■ Source data
++++++++++
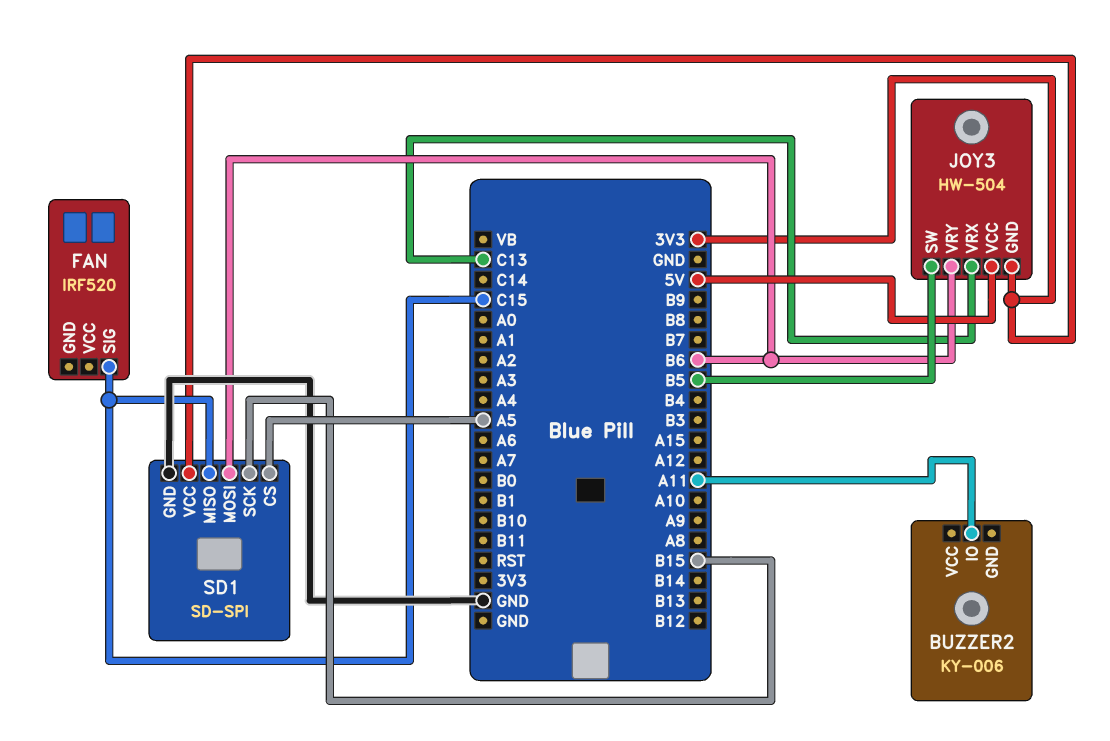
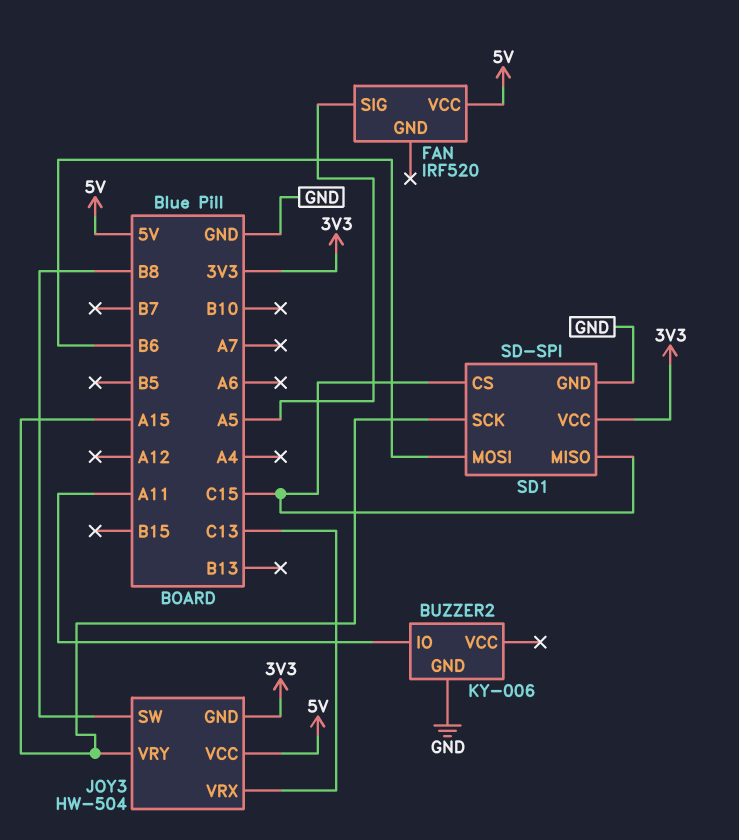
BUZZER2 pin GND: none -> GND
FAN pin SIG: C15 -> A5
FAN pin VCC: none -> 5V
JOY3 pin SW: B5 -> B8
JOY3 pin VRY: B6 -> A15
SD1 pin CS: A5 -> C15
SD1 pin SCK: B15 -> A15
++++++++++
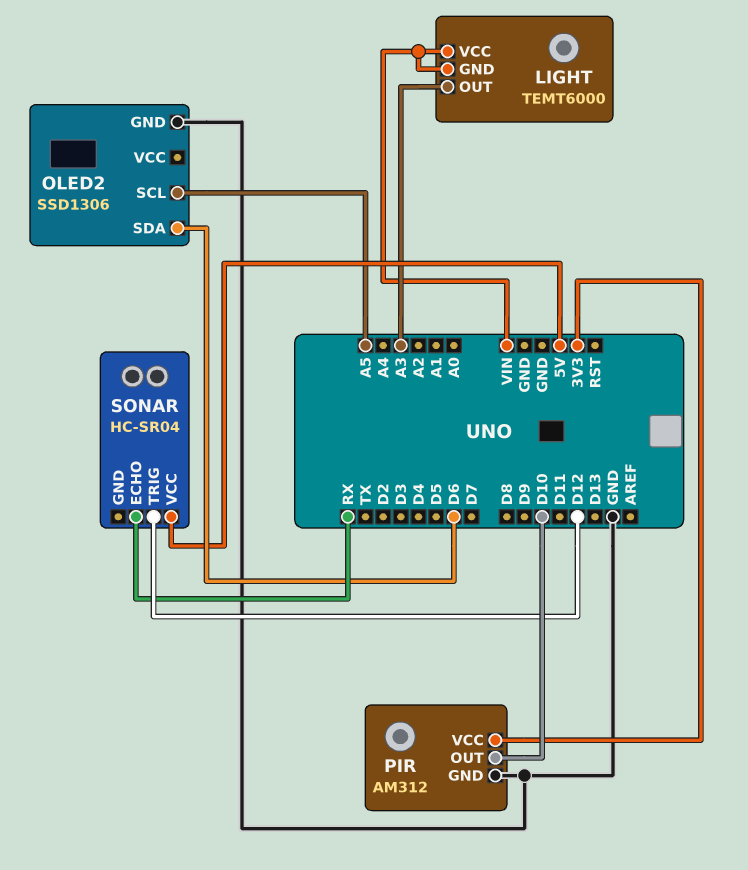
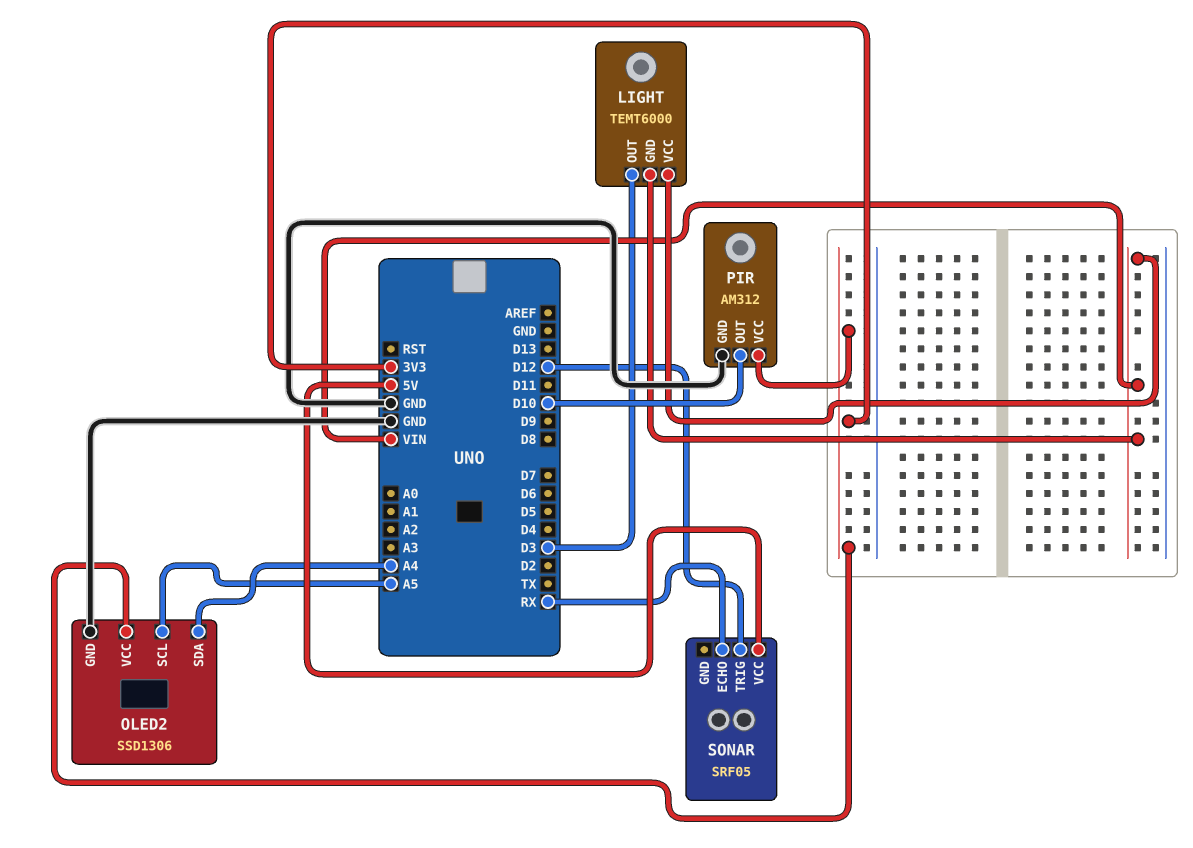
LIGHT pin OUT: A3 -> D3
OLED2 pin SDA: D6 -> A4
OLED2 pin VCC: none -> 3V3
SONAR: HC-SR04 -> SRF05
++++++++++
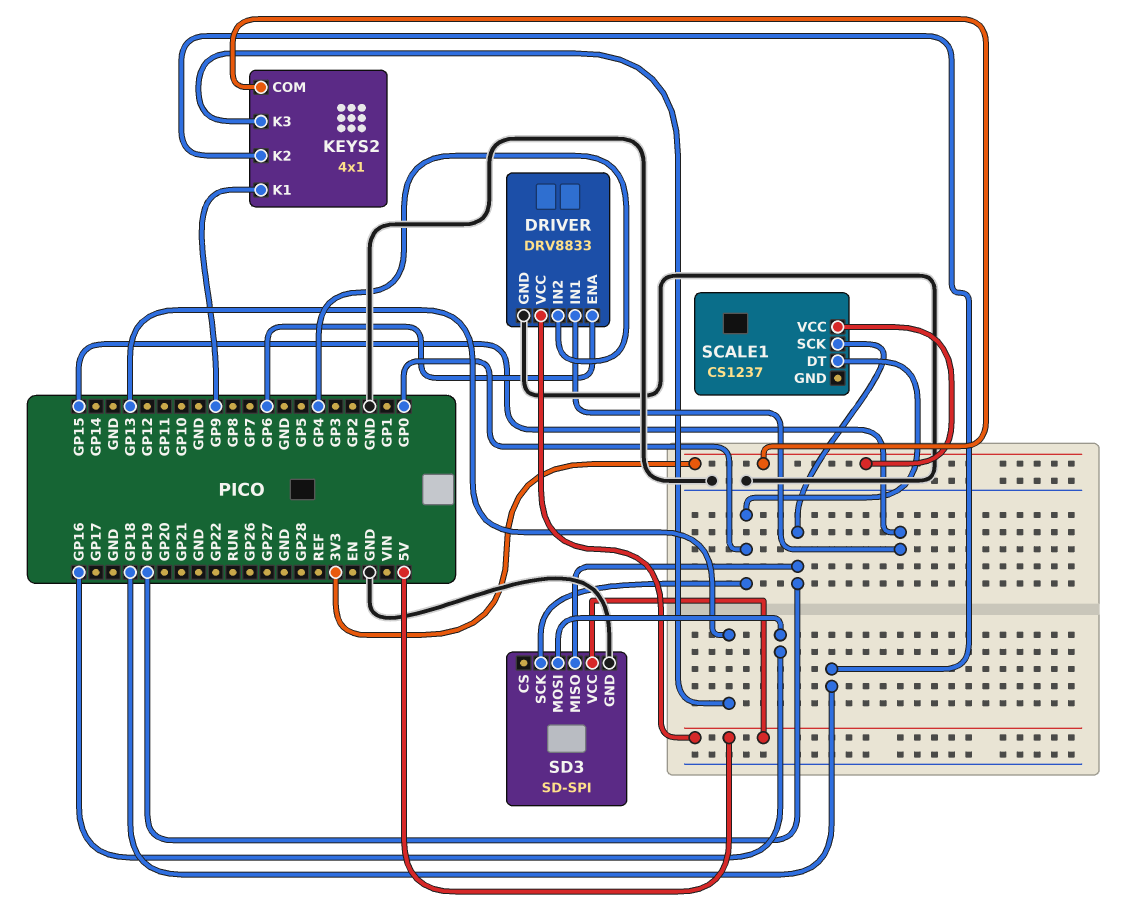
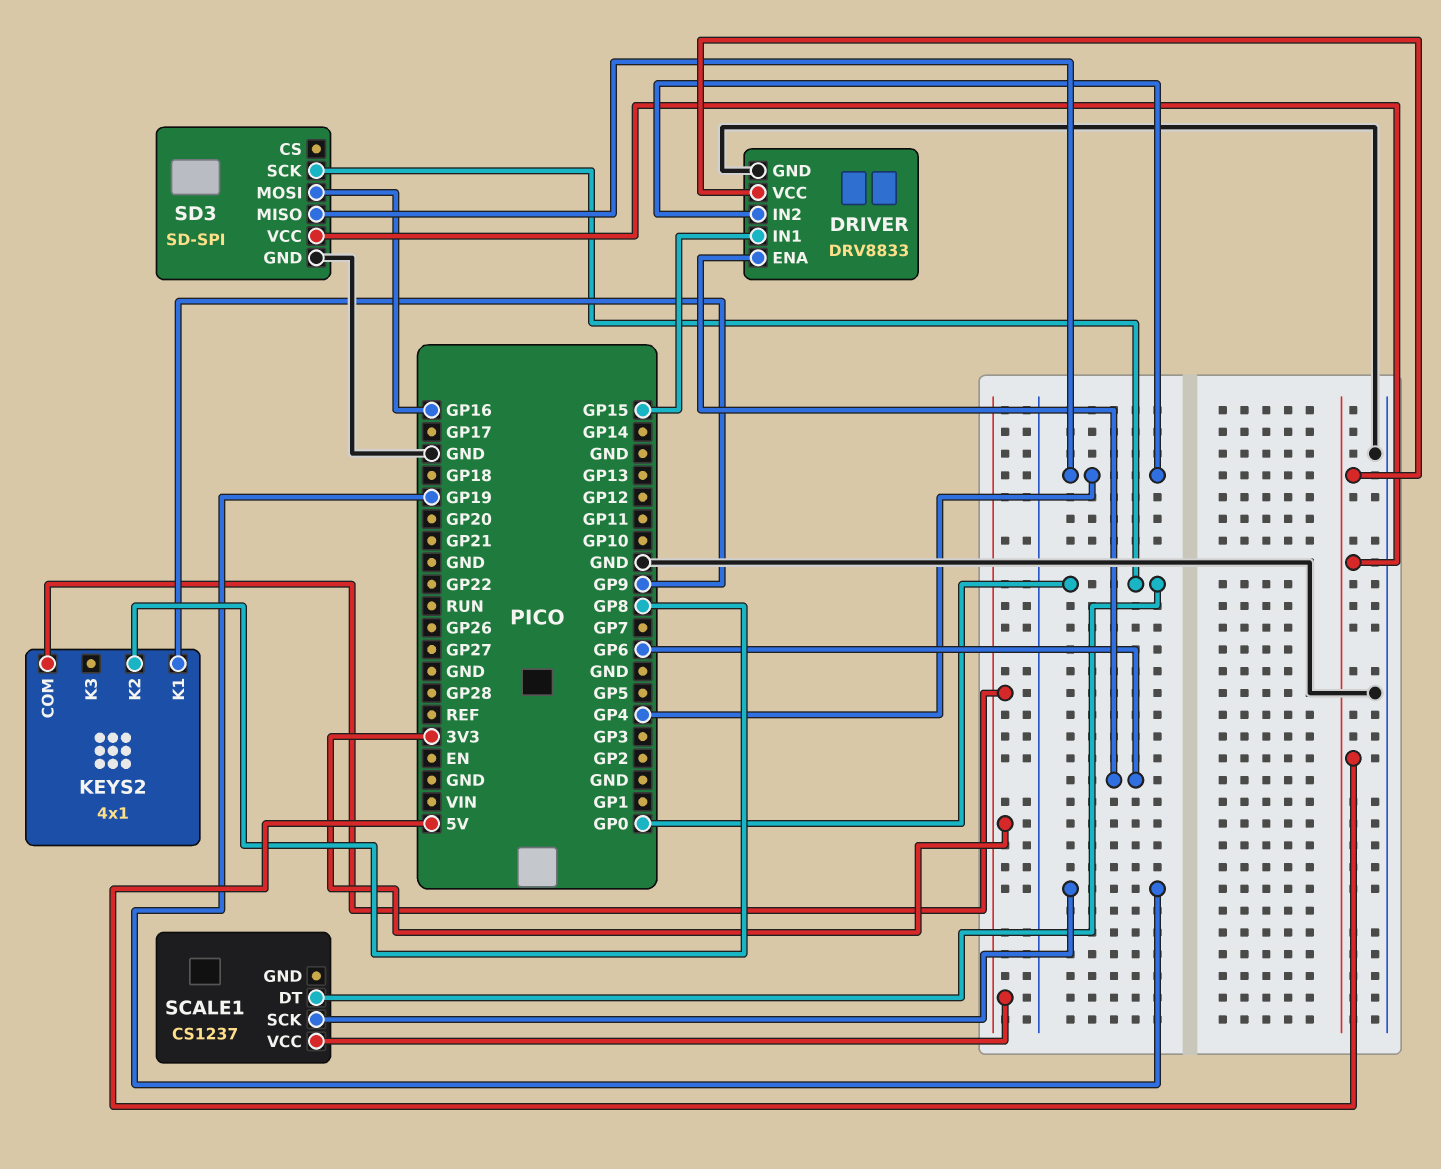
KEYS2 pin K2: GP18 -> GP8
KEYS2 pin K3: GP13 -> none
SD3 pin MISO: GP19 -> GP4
++++++++++
■ The problem
How many lines in the records above contain the word "none"? Reply with the number alone.

■ Your response
4